[Listed entries]

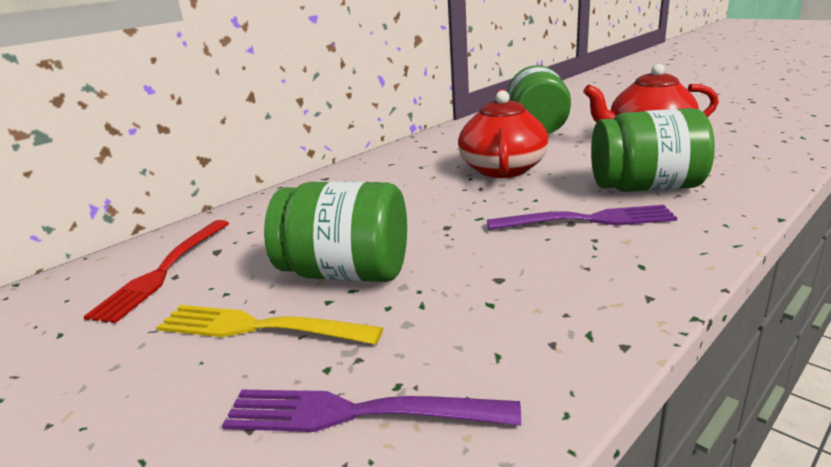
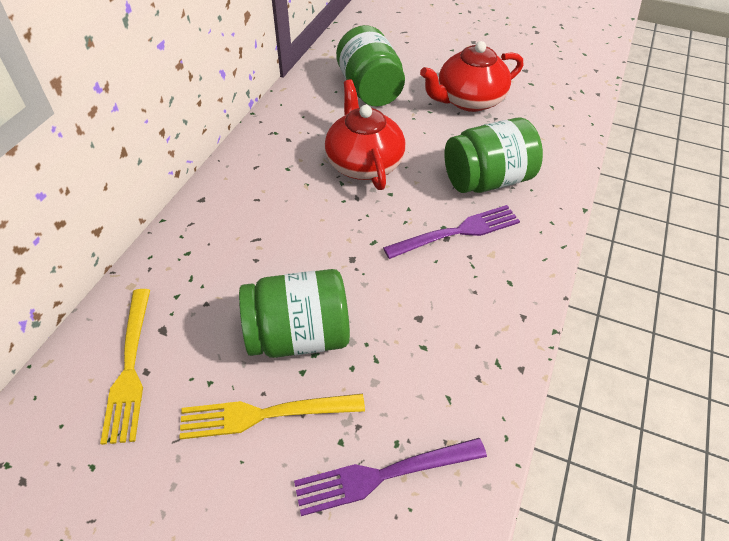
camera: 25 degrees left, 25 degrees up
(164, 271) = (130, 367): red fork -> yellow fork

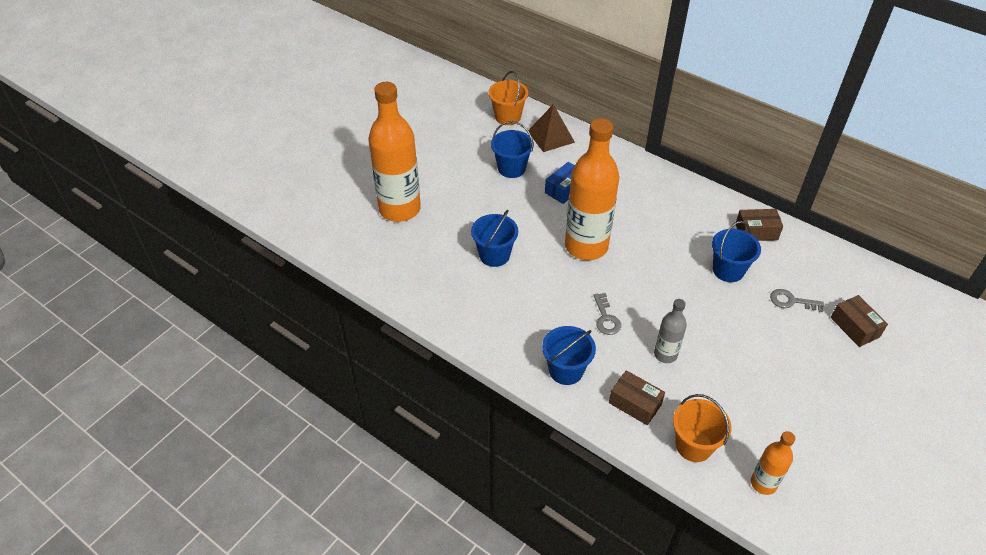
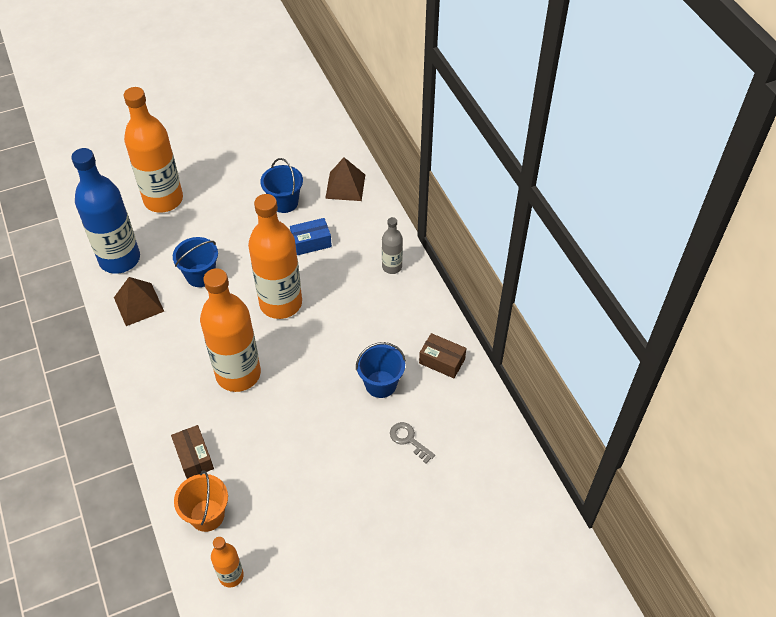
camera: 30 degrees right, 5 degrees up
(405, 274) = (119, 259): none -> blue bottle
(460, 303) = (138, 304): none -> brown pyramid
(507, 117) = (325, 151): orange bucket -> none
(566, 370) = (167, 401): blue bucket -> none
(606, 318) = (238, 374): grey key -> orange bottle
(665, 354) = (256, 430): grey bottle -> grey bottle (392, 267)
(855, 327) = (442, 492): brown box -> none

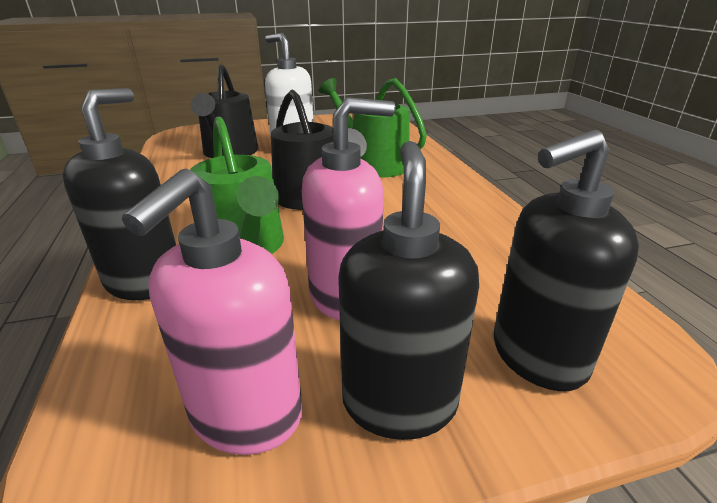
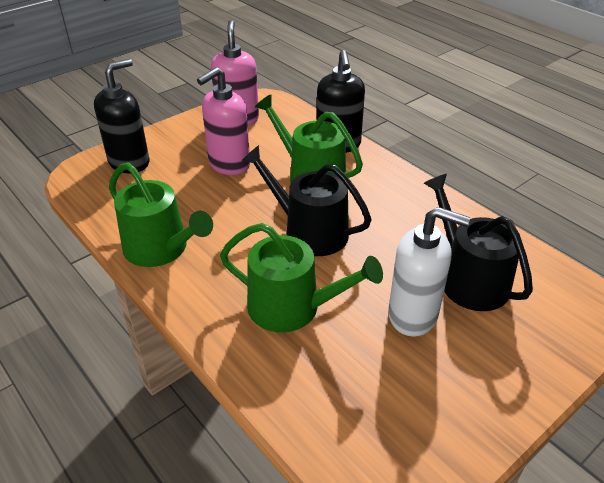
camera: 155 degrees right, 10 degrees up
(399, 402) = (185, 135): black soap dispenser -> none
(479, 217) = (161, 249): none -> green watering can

[/Listed entries]
[Listed entries]

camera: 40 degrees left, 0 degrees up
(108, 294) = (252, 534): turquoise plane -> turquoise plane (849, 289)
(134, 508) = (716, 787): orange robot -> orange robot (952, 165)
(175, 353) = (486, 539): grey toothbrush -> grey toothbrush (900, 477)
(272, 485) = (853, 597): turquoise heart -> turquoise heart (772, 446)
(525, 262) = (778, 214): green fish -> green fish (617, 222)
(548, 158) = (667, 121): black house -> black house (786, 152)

[/Listed entries]
[Listed entries]

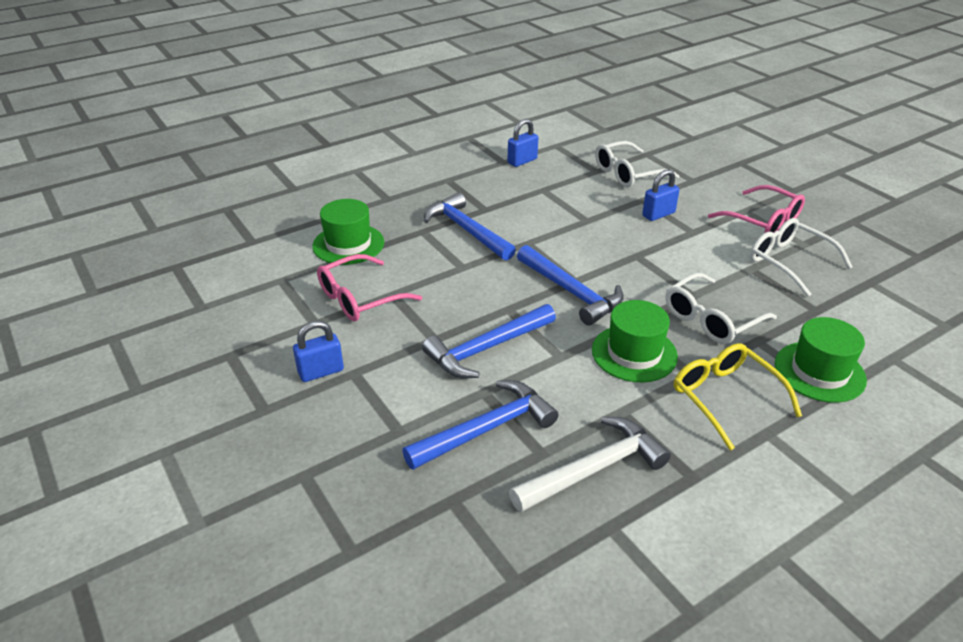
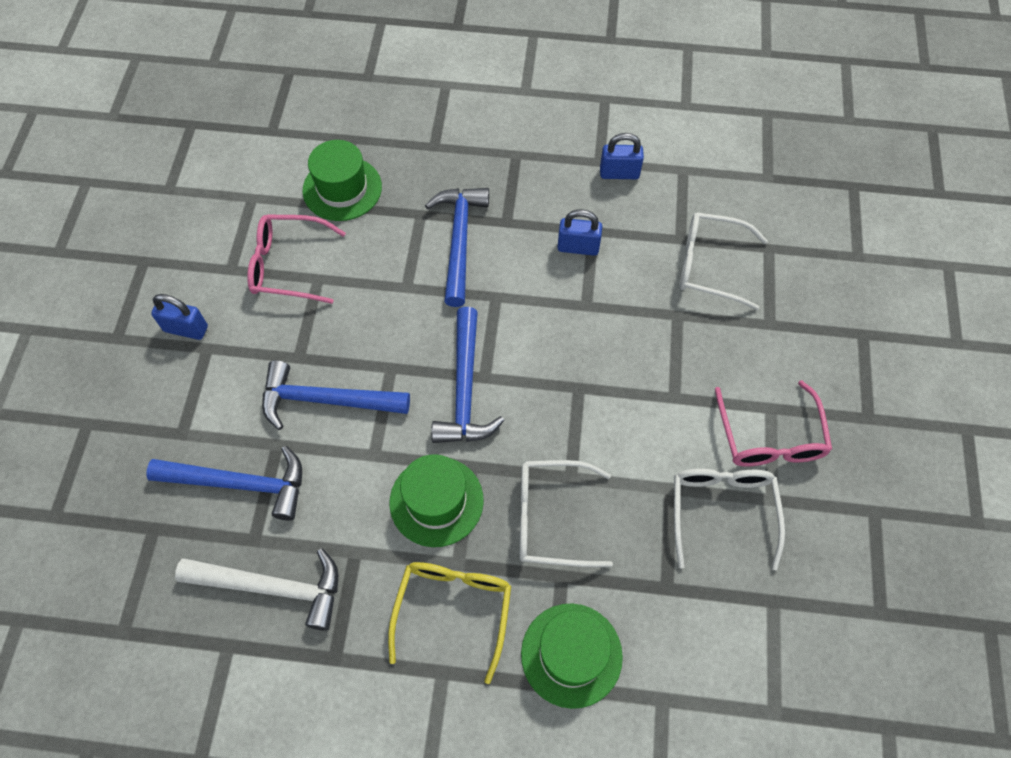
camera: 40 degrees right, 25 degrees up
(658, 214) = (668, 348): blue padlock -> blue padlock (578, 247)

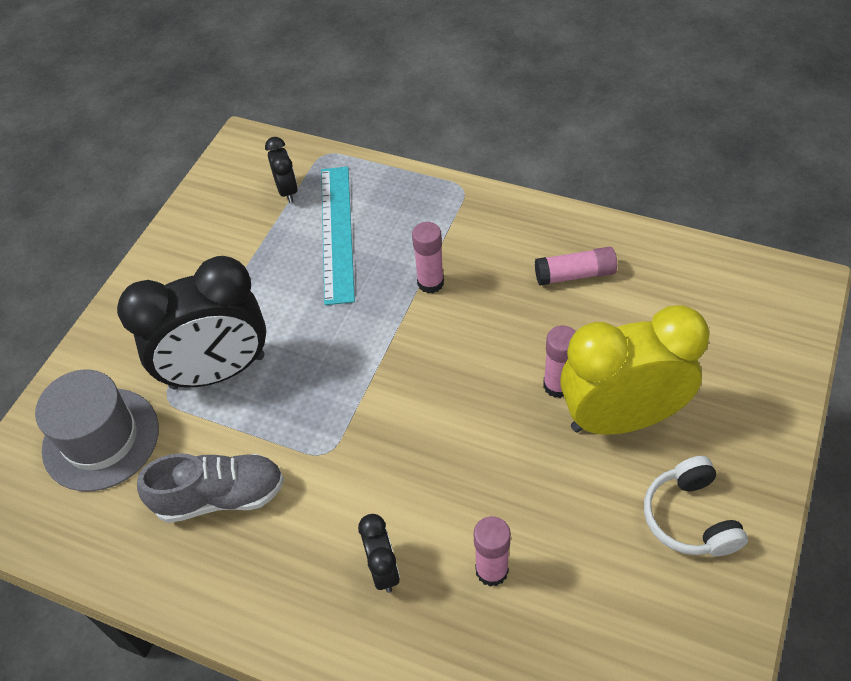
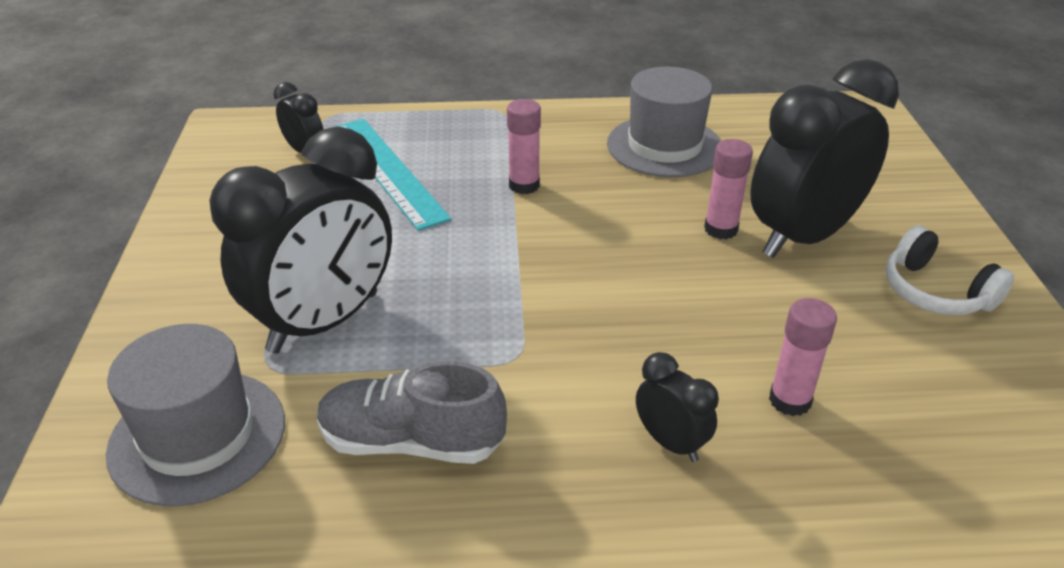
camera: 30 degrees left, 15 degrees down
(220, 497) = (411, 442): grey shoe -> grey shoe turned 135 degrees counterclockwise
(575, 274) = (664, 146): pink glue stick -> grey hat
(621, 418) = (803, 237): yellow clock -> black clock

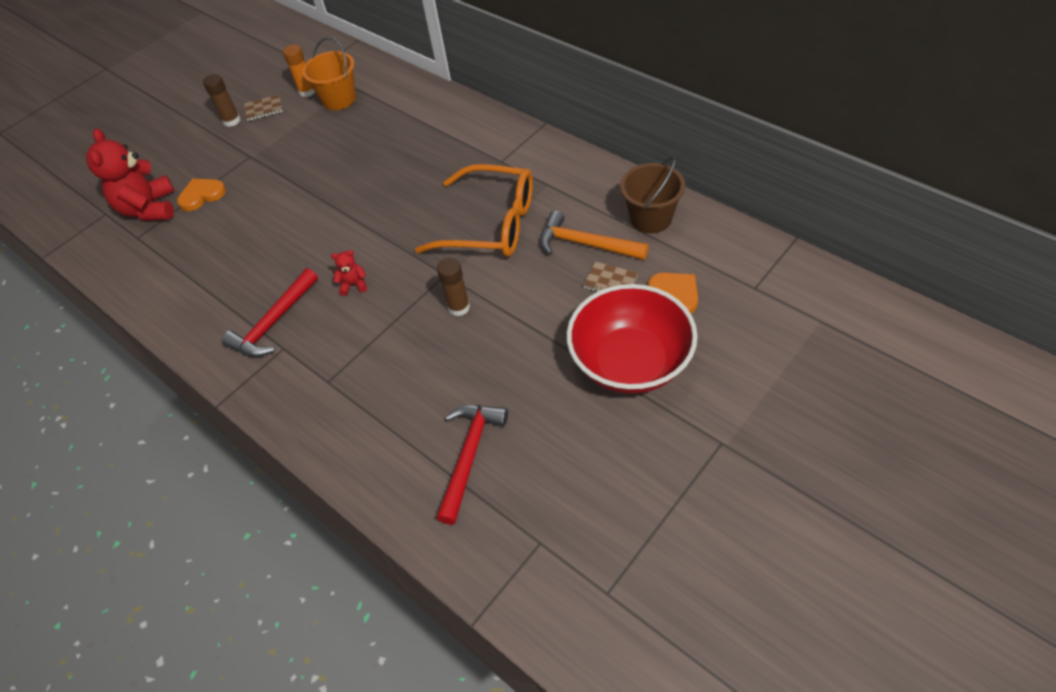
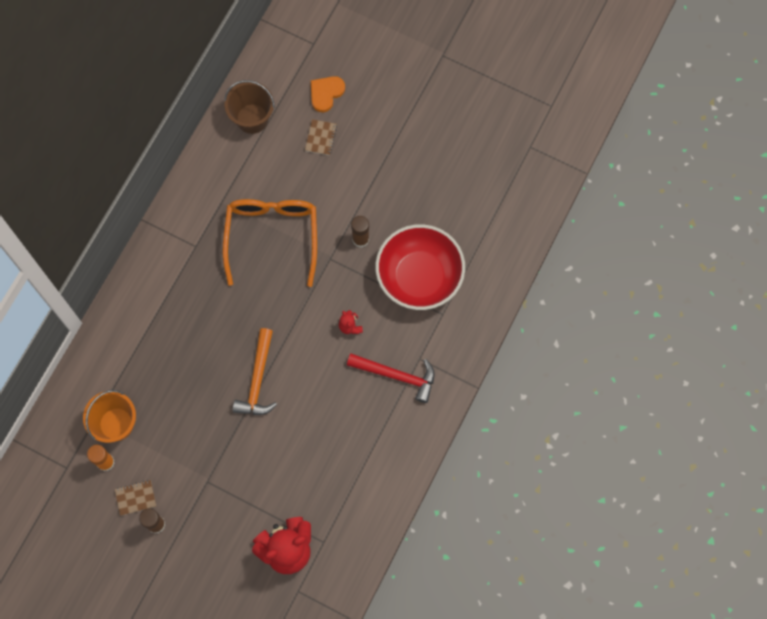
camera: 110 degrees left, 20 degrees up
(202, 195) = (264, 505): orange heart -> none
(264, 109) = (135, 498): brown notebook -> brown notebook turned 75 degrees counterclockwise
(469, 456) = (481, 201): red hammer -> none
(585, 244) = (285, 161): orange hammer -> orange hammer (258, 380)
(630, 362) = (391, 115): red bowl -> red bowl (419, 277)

[/Listed entries]

### Assigned task
Given the listing above, repeat exactly the lines starting at the one with "camera: 25 degrees left, 25 degrees up" and ending at the one with "(479, 217) = (161, 249): none", inclusive, excluding pictures.

### Response to this task
camera: 25 degrees left, 25 degrees up
(164, 271) = (130, 367): red fork -> yellow fork

camera: 30 degrees right, 5 degrees up
(405, 274) = (119, 259): none -> blue bottle
(460, 303) = (138, 304): none -> brown pyramid
(507, 117) = (325, 151): orange bucket -> none
(566, 370) = (167, 401): blue bucket -> none
(606, 318) = (238, 374): grey key -> orange bottle
(665, 354) = (256, 430): grey bottle -> grey bottle (392, 267)
(855, 327) = (442, 492): brown box -> none

camera: 155 degrees right, 10 degrees up
(399, 402) = (185, 135): black soap dispenser -> none
(479, 217) = (161, 249): none -> green watering can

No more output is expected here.